Records:
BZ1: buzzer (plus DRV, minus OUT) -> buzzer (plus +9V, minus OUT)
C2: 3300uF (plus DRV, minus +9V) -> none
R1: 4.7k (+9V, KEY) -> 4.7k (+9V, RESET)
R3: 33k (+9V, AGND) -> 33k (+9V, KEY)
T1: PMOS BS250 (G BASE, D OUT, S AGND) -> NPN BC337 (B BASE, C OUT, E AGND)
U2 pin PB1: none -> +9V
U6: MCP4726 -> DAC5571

* * *

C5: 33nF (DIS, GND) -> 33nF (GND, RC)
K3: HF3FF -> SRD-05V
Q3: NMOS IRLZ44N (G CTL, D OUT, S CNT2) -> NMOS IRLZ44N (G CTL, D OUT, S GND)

Task instructions: Write out exactly the lines above between the line with "K3: HF3FF -> SRD-05V" and the line with "Q3: NMOS IRLZ44N", inclusive, and nothing beyond them.

Result:
K3: HF3FF -> SRD-05V
Q3: NMOS IRLZ44N (G CTL, D OUT, S CNT2) -> NMOS IRLZ44N (G CTL, D OUT, S GND)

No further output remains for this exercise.